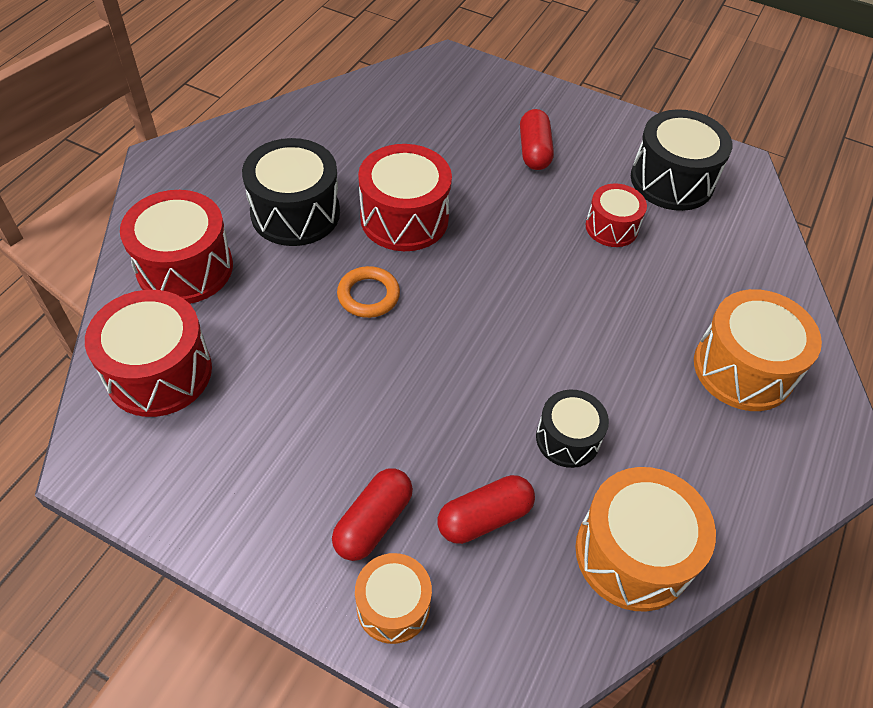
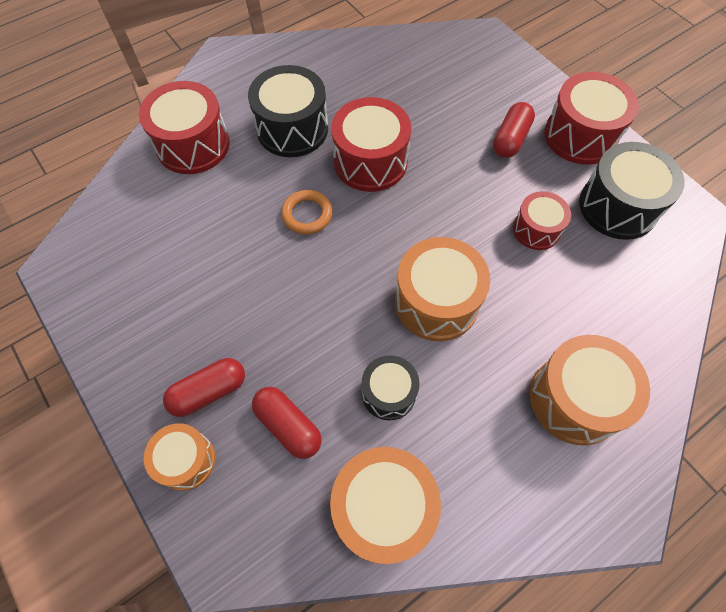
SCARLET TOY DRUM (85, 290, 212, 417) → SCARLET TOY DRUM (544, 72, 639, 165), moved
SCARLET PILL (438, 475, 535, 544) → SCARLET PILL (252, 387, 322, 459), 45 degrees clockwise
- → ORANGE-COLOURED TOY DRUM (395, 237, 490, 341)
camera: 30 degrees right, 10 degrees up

• What you are asked to do: May I have exactly the lines from the one containing "- → ORANGE-COLOURED" through the last line of the data, both included?

• Exercise response:
- → ORANGE-COLOURED TOY DRUM (395, 237, 490, 341)
camera: 30 degrees right, 10 degrees up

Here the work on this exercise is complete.